**TASK DESCRIPTION:** The material below contains a line with "CN1 pin 1: GND -> VI" and a line with "U5: NOT (in". Copy exactly those two lines and all lines between them.

Content starts

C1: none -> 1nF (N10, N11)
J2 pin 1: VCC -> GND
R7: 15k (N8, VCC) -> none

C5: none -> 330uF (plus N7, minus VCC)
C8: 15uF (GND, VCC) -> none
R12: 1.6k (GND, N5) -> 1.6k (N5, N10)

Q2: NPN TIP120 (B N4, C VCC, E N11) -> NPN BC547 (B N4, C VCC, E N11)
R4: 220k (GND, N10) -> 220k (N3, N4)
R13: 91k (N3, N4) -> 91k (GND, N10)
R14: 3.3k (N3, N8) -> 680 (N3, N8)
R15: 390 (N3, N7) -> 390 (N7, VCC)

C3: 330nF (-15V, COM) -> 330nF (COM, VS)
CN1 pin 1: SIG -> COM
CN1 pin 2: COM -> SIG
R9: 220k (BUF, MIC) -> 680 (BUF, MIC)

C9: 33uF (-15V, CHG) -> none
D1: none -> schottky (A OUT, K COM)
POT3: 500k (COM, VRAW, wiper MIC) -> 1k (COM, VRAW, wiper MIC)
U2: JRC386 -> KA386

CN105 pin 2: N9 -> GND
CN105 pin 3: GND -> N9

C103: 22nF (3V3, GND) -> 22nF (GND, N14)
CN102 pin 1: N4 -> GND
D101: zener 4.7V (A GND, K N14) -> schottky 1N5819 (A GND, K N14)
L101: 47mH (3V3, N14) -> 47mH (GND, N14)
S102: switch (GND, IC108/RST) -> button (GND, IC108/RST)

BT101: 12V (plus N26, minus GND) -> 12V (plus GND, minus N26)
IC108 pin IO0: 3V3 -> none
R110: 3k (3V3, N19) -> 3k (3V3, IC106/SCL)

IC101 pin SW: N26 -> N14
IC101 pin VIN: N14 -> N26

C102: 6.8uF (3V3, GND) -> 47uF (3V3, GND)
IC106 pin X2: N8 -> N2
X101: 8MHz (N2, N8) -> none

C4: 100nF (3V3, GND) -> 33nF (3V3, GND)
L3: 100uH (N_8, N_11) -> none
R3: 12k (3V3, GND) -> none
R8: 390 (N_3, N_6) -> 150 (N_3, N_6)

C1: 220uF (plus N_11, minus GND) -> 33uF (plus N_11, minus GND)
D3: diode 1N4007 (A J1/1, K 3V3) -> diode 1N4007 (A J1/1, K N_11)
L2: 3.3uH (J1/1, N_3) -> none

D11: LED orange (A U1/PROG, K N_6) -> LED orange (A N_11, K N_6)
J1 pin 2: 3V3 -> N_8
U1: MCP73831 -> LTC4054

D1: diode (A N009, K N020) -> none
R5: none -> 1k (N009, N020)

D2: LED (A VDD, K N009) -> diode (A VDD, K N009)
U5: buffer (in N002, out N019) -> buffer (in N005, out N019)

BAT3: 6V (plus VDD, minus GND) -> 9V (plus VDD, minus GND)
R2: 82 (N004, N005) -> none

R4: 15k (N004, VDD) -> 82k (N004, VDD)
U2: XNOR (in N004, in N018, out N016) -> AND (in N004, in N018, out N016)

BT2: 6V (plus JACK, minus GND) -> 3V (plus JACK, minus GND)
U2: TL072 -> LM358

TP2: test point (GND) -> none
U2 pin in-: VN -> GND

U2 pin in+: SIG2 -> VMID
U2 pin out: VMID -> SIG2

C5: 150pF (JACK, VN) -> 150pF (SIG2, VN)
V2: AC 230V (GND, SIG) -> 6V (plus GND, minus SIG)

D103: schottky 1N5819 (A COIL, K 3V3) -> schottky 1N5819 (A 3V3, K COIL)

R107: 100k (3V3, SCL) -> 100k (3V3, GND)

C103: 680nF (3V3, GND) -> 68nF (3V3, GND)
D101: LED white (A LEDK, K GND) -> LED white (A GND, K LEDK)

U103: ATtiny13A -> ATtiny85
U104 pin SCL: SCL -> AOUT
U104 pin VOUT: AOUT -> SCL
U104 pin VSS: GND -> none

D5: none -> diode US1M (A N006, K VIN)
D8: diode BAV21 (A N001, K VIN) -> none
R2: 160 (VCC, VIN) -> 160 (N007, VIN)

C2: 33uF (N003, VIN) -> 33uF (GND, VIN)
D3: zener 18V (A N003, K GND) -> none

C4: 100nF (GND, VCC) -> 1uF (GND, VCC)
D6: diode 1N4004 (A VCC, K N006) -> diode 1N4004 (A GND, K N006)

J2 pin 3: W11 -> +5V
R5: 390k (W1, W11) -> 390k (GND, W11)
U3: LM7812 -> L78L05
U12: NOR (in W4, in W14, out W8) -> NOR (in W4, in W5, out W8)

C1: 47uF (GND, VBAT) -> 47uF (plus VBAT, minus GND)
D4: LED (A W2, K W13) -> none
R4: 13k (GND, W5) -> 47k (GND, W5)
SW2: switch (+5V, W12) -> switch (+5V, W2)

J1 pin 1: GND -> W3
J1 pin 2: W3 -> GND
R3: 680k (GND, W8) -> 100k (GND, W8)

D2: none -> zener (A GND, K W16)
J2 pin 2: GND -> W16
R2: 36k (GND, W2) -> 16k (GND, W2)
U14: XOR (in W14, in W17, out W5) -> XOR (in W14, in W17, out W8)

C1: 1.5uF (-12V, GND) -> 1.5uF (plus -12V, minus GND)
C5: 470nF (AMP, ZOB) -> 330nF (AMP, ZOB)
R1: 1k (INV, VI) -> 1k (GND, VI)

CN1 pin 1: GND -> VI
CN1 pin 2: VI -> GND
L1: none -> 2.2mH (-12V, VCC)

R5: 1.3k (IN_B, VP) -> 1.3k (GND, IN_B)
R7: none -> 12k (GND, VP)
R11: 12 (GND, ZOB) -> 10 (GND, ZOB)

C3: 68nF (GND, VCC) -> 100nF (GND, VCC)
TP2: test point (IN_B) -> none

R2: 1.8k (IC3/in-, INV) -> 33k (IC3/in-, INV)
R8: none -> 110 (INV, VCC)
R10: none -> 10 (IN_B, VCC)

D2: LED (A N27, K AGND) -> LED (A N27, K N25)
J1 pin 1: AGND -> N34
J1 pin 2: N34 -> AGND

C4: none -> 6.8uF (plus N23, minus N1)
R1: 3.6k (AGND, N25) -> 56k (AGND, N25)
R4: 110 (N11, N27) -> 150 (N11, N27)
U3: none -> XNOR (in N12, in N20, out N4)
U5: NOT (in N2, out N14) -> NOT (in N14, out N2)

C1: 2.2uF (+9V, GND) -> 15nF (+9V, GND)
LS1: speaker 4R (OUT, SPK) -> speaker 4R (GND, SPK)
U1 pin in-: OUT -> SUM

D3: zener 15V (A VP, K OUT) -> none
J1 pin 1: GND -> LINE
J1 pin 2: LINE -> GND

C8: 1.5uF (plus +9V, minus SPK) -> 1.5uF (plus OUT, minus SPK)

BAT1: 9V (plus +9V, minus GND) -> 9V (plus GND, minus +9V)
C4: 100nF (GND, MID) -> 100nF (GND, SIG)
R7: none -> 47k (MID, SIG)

Content ends

**OUTPUT OF THE TASK:**
CN1 pin 1: GND -> VI
CN1 pin 2: VI -> GND
L1: none -> 2.2mH (-12V, VCC)

R5: 1.3k (IN_B, VP) -> 1.3k (GND, IN_B)
R7: none -> 12k (GND, VP)
R11: 12 (GND, ZOB) -> 10 (GND, ZOB)

C3: 68nF (GND, VCC) -> 100nF (GND, VCC)
TP2: test point (IN_B) -> none

R2: 1.8k (IC3/in-, INV) -> 33k (IC3/in-, INV)
R8: none -> 110 (INV, VCC)
R10: none -> 10 (IN_B, VCC)

D2: LED (A N27, K AGND) -> LED (A N27, K N25)
J1 pin 1: AGND -> N34
J1 pin 2: N34 -> AGND

C4: none -> 6.8uF (plus N23, minus N1)
R1: 3.6k (AGND, N25) -> 56k (AGND, N25)
R4: 110 (N11, N27) -> 150 (N11, N27)
U3: none -> XNOR (in N12, in N20, out N4)
U5: NOT (in N2, out N14) -> NOT (in N14, out N2)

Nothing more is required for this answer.